--- Data in this exercise Enclosed Below ---
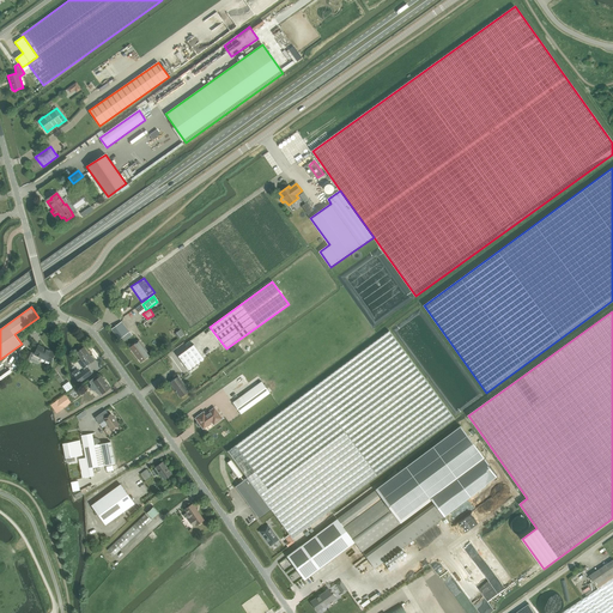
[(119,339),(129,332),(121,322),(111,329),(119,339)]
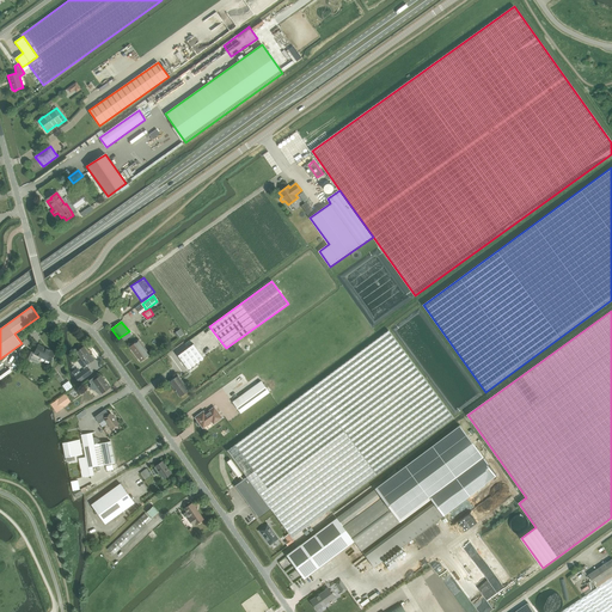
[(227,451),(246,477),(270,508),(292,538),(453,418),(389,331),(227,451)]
--- End of Enclosed Data in this exercise ---
--- Data in this exercise Enclosed Below ---
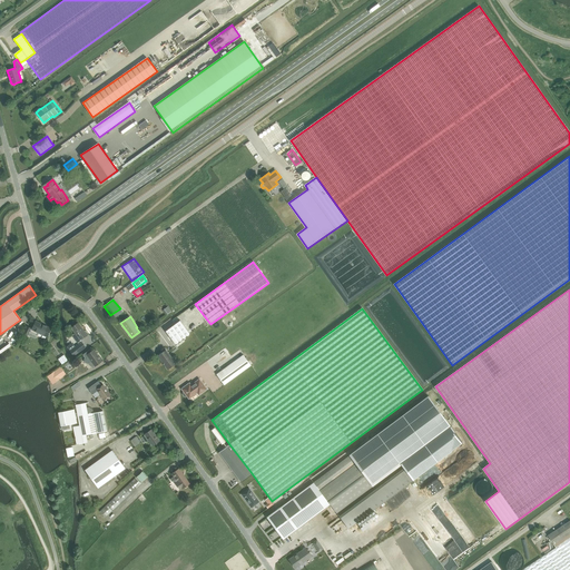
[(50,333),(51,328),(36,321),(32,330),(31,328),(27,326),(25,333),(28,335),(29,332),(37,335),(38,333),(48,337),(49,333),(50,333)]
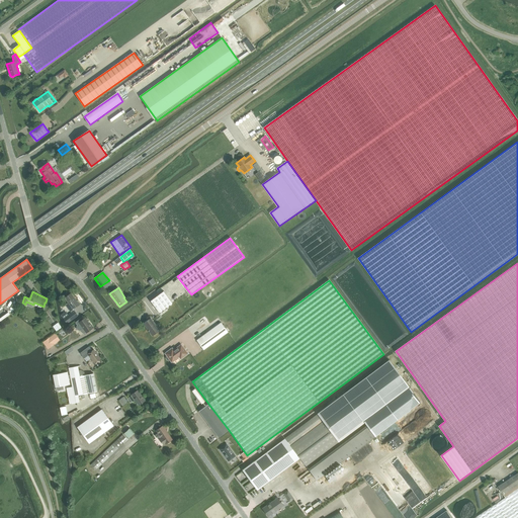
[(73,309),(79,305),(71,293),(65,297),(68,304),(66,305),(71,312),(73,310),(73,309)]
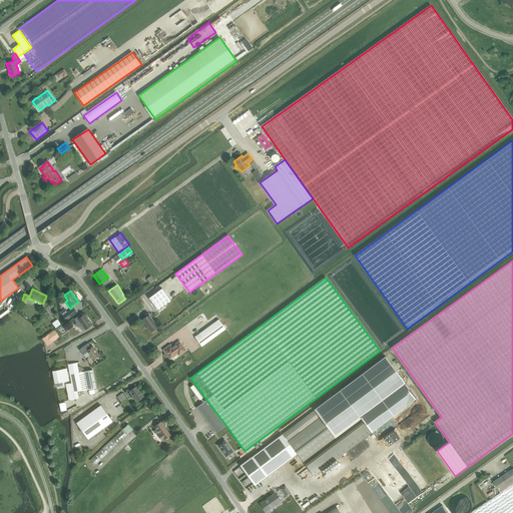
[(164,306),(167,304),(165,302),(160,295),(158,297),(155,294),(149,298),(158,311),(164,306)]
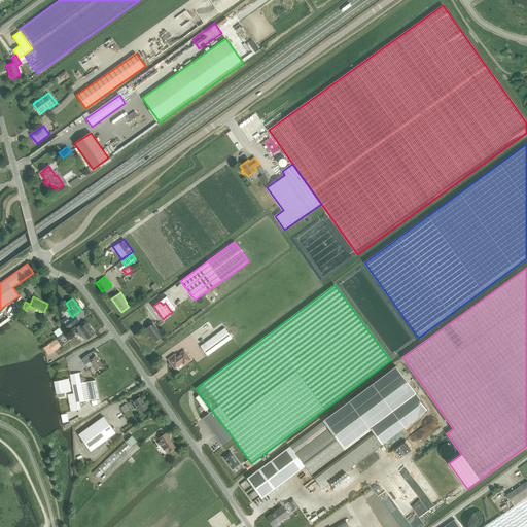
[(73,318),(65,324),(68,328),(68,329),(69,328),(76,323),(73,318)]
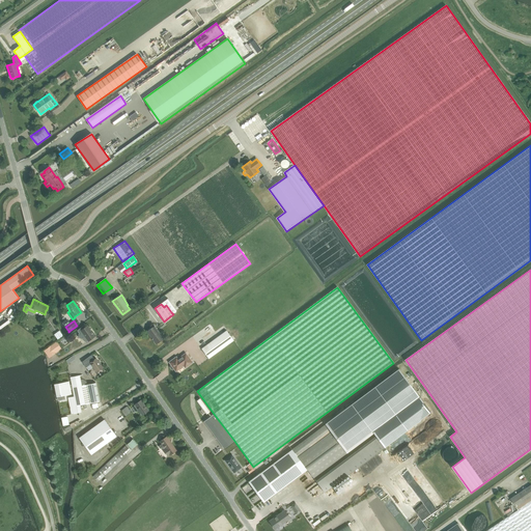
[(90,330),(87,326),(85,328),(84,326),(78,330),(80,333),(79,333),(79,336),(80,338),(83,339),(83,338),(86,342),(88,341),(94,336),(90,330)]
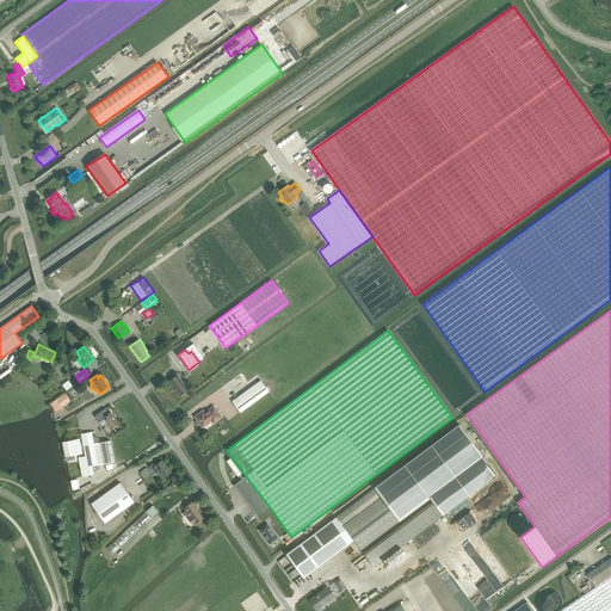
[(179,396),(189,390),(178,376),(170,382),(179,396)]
--- End of Enclosed Data in this exercise ---
--- Data in this exercise Enclosed Below ---
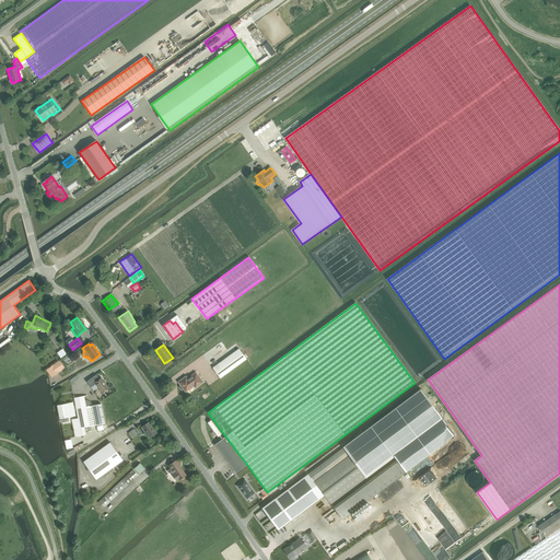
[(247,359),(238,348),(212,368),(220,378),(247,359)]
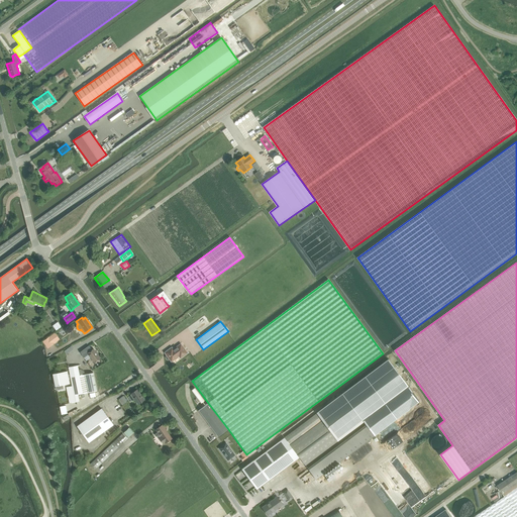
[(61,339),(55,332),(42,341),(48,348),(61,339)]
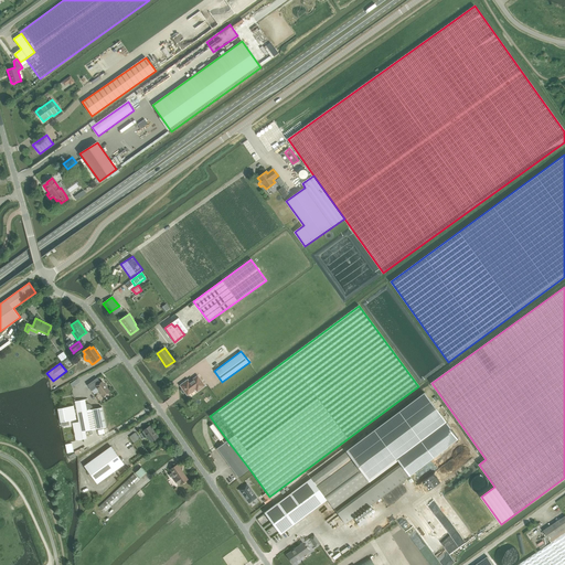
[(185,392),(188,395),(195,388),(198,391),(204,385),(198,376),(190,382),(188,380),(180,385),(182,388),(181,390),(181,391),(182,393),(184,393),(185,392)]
--- End of Enclosed Data in this exercise ---
__To do__
Out of the records above, return only the lines from the one with "[(73,318),(65,324),(68,328),(68,329),(69,328),(76,323),(73,318)]" through the one with "[(179,396),(189,390),(178,376),(170,382),(179,396)]", exactly, and none of the pictures.

__Written response__
[(73,318),(65,324),(68,328),(68,329),(69,328),(76,323),(73,318)]
[(90,330),(87,326),(85,328),(84,326),(78,330),(80,333),(79,333),(79,336),(80,338),(83,339),(83,338),(86,342),(88,341),(94,336),(90,330)]
[(179,396),(189,390),(178,376),(170,382),(179,396)]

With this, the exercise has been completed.